Object matching data:
%%
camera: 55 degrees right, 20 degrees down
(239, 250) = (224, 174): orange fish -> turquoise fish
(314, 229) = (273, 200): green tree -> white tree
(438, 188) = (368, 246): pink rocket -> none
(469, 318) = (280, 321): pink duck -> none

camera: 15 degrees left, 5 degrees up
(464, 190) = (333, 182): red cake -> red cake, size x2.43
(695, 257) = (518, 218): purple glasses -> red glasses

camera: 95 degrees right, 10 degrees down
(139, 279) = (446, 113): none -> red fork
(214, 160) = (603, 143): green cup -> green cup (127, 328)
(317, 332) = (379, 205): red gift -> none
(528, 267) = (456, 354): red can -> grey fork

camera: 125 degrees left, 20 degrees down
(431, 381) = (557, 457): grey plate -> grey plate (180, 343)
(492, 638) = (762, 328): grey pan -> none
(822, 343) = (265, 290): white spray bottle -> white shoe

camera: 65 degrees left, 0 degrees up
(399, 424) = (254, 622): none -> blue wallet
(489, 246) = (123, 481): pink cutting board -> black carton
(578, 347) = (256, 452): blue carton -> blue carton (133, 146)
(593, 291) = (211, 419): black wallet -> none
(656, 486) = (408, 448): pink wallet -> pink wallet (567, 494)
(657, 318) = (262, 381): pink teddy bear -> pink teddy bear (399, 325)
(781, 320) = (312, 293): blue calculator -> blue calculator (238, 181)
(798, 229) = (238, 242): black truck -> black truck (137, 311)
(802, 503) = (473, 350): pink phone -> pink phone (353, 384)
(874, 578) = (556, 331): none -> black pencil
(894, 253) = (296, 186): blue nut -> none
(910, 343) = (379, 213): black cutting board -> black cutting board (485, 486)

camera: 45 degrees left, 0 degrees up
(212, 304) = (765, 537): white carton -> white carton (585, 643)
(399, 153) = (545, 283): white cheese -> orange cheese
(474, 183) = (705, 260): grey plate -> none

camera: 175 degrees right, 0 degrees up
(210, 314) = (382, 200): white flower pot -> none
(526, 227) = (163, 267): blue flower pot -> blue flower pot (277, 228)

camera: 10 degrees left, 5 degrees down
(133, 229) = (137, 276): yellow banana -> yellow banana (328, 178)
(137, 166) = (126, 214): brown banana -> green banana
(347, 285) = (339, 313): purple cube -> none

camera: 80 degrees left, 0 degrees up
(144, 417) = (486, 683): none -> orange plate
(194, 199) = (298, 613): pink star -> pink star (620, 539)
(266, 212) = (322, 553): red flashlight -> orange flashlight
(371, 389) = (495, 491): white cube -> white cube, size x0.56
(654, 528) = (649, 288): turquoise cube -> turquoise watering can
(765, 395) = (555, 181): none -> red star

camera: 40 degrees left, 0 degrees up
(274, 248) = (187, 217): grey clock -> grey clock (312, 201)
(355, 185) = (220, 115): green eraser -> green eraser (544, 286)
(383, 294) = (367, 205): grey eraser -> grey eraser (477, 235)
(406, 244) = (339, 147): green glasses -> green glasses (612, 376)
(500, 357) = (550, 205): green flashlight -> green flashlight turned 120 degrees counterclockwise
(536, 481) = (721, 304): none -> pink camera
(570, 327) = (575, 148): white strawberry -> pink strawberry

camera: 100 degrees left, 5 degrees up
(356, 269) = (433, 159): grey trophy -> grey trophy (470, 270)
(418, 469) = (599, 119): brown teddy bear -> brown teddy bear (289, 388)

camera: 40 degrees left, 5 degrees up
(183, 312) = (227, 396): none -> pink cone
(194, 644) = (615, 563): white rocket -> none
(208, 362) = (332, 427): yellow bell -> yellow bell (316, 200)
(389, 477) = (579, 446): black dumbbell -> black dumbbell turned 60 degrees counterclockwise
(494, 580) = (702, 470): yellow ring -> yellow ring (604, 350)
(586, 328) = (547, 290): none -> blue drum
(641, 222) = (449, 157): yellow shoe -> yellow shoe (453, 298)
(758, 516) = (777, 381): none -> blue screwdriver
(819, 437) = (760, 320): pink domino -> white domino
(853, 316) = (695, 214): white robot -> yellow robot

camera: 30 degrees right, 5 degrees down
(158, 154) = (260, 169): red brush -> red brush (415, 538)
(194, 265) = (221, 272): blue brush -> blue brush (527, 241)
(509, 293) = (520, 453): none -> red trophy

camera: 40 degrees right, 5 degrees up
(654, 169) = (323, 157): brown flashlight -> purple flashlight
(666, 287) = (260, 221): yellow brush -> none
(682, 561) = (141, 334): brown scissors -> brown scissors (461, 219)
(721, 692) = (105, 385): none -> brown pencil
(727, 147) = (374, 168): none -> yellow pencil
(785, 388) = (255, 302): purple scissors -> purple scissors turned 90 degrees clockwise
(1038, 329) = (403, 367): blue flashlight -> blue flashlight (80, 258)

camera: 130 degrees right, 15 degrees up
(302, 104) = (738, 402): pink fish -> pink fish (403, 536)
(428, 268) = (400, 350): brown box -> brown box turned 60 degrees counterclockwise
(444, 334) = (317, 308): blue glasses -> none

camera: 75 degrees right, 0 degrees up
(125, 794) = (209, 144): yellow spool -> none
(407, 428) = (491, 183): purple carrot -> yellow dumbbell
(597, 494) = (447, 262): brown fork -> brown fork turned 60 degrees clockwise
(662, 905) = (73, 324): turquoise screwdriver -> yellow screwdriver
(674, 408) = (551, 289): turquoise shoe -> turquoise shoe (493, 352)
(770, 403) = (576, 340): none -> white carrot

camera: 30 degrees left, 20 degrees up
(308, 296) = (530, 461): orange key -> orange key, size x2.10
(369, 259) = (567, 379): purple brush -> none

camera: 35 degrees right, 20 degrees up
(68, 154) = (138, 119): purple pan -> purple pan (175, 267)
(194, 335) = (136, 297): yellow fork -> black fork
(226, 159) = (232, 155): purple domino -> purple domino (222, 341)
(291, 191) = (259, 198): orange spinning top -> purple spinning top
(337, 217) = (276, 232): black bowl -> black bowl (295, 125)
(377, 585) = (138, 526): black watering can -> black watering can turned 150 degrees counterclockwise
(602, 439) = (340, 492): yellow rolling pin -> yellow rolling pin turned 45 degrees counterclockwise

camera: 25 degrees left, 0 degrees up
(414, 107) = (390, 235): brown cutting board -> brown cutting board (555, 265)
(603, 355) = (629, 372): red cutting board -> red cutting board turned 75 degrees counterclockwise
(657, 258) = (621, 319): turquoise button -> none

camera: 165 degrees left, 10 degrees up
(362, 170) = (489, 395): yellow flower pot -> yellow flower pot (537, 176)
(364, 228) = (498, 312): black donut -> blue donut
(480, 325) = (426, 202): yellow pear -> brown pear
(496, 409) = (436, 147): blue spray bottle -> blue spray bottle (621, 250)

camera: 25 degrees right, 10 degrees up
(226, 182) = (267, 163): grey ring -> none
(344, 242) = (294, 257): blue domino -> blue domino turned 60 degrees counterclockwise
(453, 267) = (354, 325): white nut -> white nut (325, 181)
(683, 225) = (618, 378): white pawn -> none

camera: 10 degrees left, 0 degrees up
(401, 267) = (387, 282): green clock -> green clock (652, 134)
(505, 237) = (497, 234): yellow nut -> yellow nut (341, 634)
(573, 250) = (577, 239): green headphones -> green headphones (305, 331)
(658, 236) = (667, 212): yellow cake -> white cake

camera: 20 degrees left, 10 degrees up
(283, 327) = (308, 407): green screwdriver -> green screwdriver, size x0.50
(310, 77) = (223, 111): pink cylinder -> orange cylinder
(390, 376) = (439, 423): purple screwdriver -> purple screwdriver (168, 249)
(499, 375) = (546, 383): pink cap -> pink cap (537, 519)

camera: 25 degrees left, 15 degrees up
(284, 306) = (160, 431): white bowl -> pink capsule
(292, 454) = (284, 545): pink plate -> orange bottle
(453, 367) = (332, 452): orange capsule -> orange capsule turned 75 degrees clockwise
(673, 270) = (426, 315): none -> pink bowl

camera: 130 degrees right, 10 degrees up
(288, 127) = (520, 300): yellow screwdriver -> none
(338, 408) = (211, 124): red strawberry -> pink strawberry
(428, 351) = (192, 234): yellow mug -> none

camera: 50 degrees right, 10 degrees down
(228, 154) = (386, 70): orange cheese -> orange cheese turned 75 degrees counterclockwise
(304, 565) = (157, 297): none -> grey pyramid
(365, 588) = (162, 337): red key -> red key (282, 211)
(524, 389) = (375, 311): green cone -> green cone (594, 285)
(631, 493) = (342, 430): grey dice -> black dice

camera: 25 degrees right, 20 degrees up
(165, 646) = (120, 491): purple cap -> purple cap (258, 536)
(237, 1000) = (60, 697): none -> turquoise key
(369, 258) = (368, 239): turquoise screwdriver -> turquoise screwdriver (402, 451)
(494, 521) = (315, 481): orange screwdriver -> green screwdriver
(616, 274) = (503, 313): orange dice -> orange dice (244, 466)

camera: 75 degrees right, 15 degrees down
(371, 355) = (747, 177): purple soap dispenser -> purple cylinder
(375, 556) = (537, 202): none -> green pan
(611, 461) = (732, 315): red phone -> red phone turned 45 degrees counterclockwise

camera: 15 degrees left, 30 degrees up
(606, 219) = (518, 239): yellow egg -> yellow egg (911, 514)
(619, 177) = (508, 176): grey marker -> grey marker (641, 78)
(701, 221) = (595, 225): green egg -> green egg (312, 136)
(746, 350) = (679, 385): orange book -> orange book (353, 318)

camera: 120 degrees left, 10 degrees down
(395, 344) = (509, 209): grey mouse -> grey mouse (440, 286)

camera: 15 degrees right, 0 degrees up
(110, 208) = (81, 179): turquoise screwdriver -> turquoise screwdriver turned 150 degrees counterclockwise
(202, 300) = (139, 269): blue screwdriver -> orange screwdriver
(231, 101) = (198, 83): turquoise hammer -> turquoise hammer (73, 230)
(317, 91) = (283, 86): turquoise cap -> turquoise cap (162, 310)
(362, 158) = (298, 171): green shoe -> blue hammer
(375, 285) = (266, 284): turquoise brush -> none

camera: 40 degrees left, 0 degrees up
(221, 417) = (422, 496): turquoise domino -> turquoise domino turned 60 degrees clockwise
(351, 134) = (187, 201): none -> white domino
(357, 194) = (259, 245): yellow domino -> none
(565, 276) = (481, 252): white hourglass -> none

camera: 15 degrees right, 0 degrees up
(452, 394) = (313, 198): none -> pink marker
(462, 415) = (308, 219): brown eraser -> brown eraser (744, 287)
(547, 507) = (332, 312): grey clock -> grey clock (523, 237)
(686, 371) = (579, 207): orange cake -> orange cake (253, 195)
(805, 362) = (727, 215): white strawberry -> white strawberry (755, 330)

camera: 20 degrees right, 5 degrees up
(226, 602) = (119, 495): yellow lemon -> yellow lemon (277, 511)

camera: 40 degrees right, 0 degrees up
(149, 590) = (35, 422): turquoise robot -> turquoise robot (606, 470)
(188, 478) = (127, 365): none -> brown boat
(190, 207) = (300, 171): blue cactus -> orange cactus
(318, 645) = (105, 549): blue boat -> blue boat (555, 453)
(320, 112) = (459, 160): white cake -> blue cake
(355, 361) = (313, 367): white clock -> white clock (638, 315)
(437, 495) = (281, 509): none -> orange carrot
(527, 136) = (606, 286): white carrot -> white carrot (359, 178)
%%
| Exercise description |
Check each line of the data above for the string "wallet", and copy the ones that have it.

| Completed task |
(399, 424) = (254, 622): none -> blue wallet
(593, 291) = (211, 419): black wallet -> none
(656, 486) = (408, 448): pink wallet -> pink wallet (567, 494)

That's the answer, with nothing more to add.